Please lay out the listing below as a numbered list, dropping any blank lines and leaving out the picture lines.
— Start —
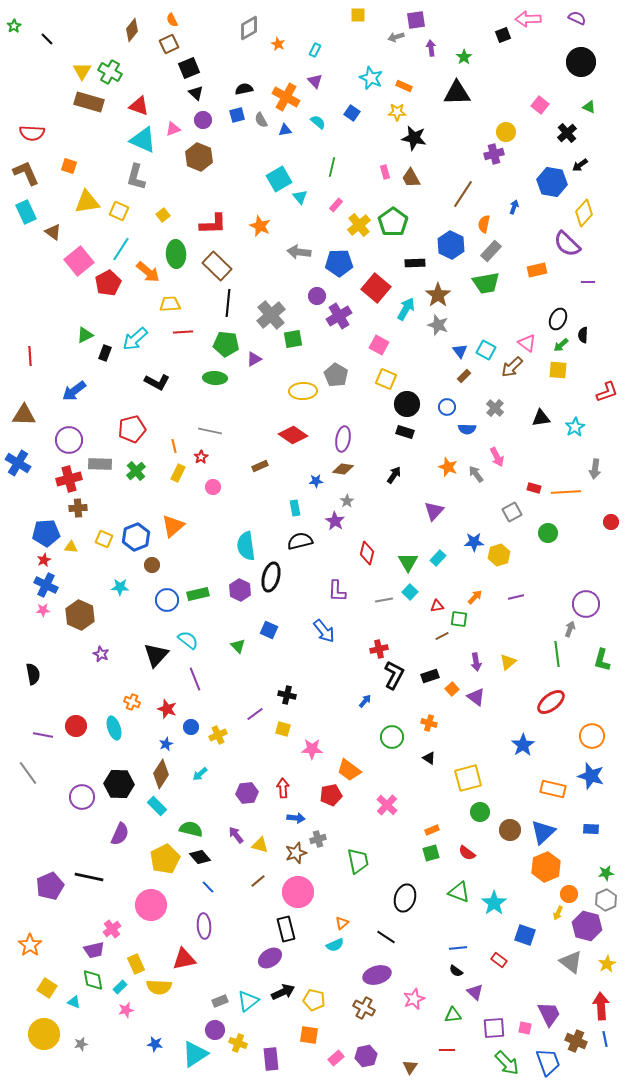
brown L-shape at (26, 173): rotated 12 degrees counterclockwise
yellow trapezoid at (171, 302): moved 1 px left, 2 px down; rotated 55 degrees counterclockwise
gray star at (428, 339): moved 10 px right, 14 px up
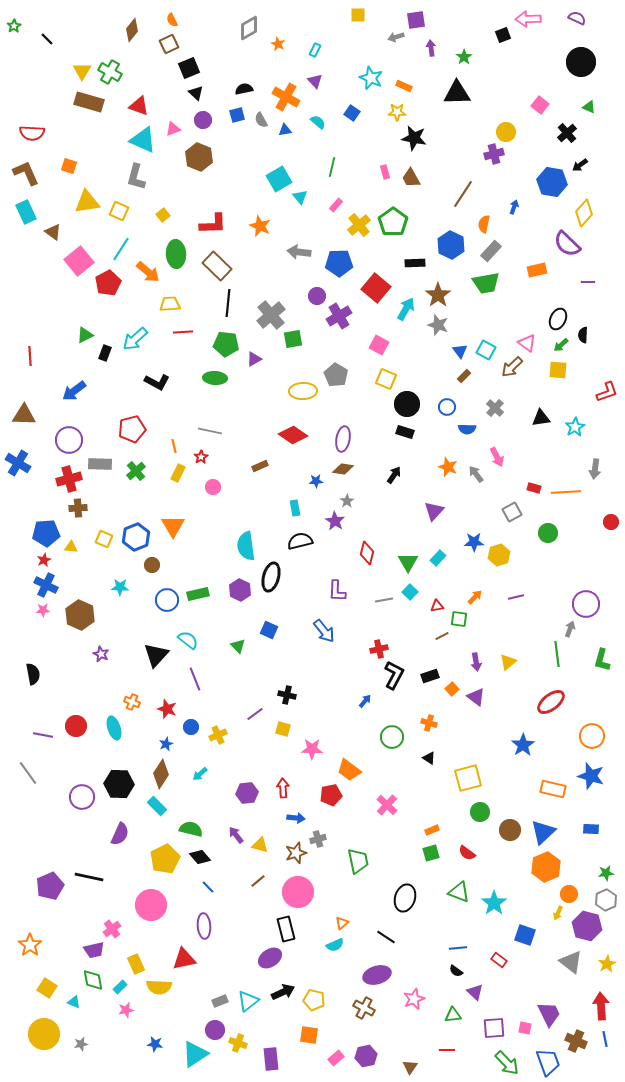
orange triangle at (173, 526): rotated 20 degrees counterclockwise
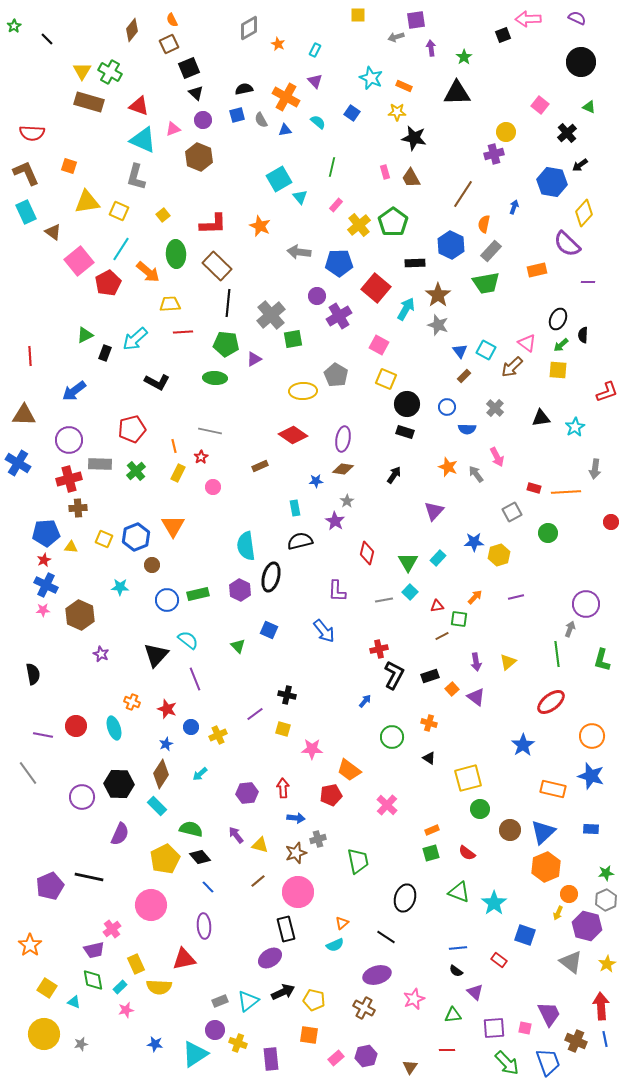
green circle at (480, 812): moved 3 px up
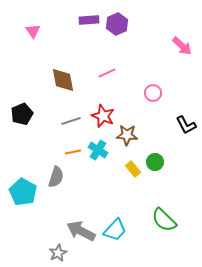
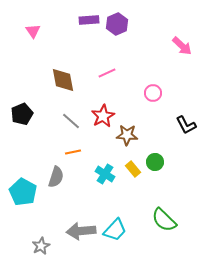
red star: rotated 20 degrees clockwise
gray line: rotated 60 degrees clockwise
cyan cross: moved 7 px right, 24 px down
gray arrow: rotated 32 degrees counterclockwise
gray star: moved 17 px left, 7 px up
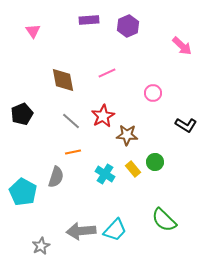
purple hexagon: moved 11 px right, 2 px down
black L-shape: rotated 30 degrees counterclockwise
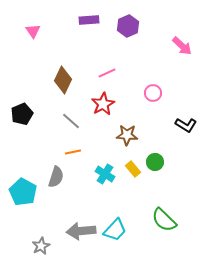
brown diamond: rotated 36 degrees clockwise
red star: moved 12 px up
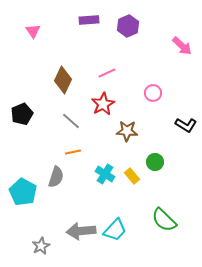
brown star: moved 4 px up
yellow rectangle: moved 1 px left, 7 px down
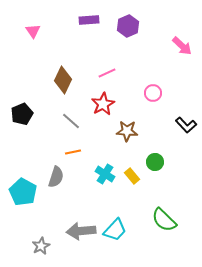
black L-shape: rotated 15 degrees clockwise
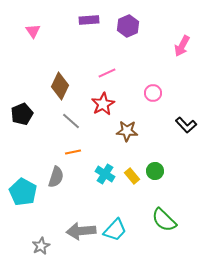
pink arrow: rotated 75 degrees clockwise
brown diamond: moved 3 px left, 6 px down
green circle: moved 9 px down
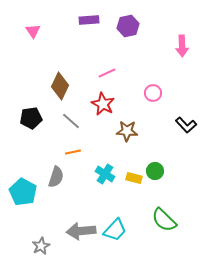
purple hexagon: rotated 10 degrees clockwise
pink arrow: rotated 30 degrees counterclockwise
red star: rotated 15 degrees counterclockwise
black pentagon: moved 9 px right, 4 px down; rotated 15 degrees clockwise
yellow rectangle: moved 2 px right, 2 px down; rotated 35 degrees counterclockwise
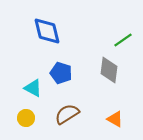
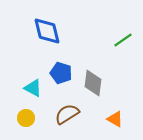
gray diamond: moved 16 px left, 13 px down
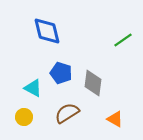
brown semicircle: moved 1 px up
yellow circle: moved 2 px left, 1 px up
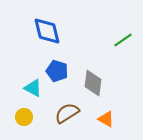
blue pentagon: moved 4 px left, 2 px up
orange triangle: moved 9 px left
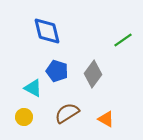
gray diamond: moved 9 px up; rotated 28 degrees clockwise
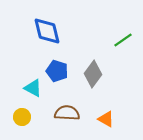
brown semicircle: rotated 35 degrees clockwise
yellow circle: moved 2 px left
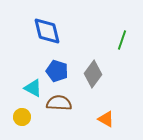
green line: moved 1 px left; rotated 36 degrees counterclockwise
brown semicircle: moved 8 px left, 10 px up
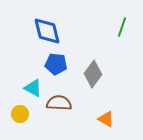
green line: moved 13 px up
blue pentagon: moved 1 px left, 7 px up; rotated 10 degrees counterclockwise
yellow circle: moved 2 px left, 3 px up
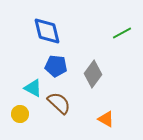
green line: moved 6 px down; rotated 42 degrees clockwise
blue pentagon: moved 2 px down
brown semicircle: rotated 40 degrees clockwise
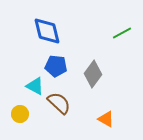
cyan triangle: moved 2 px right, 2 px up
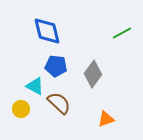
yellow circle: moved 1 px right, 5 px up
orange triangle: rotated 48 degrees counterclockwise
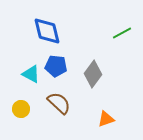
cyan triangle: moved 4 px left, 12 px up
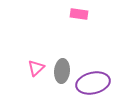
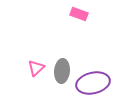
pink rectangle: rotated 12 degrees clockwise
— End —
## WORKED ANSWER
1. brown L-shape at (26, 173): rotated 12 degrees counterclockwise
2. yellow trapezoid at (171, 302): moved 1 px left, 2 px down; rotated 55 degrees counterclockwise
3. gray star at (428, 339): moved 10 px right, 14 px up
4. orange triangle at (173, 526): rotated 20 degrees counterclockwise
5. green circle at (480, 812): moved 3 px up
6. red star: rotated 20 degrees clockwise
7. gray line: rotated 60 degrees clockwise
8. cyan cross: moved 7 px right, 24 px down
9. gray arrow: rotated 32 degrees counterclockwise
10. gray star: moved 17 px left, 7 px up
11. purple hexagon: moved 11 px right, 2 px down
12. black L-shape: rotated 30 degrees counterclockwise
13. brown diamond: rotated 36 degrees clockwise
14. red star: moved 12 px up
15. brown star: moved 4 px up
16. yellow rectangle: moved 1 px left, 7 px down
17. black L-shape: rotated 15 degrees clockwise
18. pink arrow: rotated 75 degrees clockwise
19. brown diamond: moved 3 px left, 6 px down
20. green circle: moved 9 px down
21. purple hexagon: rotated 10 degrees clockwise
22. pink arrow: rotated 30 degrees counterclockwise
23. red star: rotated 15 degrees counterclockwise
24. black pentagon: moved 9 px right, 4 px down; rotated 15 degrees clockwise
25. yellow rectangle: moved 2 px right, 2 px down; rotated 35 degrees counterclockwise
26. gray diamond: moved 16 px left, 13 px down
27. brown semicircle: moved 1 px up
28. yellow circle: moved 2 px left, 1 px up
29. blue pentagon: moved 4 px left, 2 px up
30. orange triangle: moved 9 px left
31. gray diamond: moved 9 px up; rotated 28 degrees clockwise
32. brown semicircle: rotated 35 degrees clockwise
33. yellow circle: moved 2 px left
34. green line: moved 1 px left; rotated 36 degrees counterclockwise
35. brown semicircle: moved 8 px left, 10 px up
36. green line: moved 13 px up
37. blue pentagon: moved 1 px left, 7 px up; rotated 10 degrees counterclockwise
38. yellow circle: moved 2 px left, 3 px up
39. green line: moved 6 px down; rotated 42 degrees clockwise
40. blue pentagon: moved 2 px down
41. brown semicircle: rotated 40 degrees clockwise
42. cyan triangle: moved 2 px right, 2 px up
43. yellow circle: moved 1 px right, 5 px up
44. orange triangle: rotated 48 degrees counterclockwise
45. cyan triangle: moved 4 px left, 12 px up
46. pink rectangle: rotated 12 degrees clockwise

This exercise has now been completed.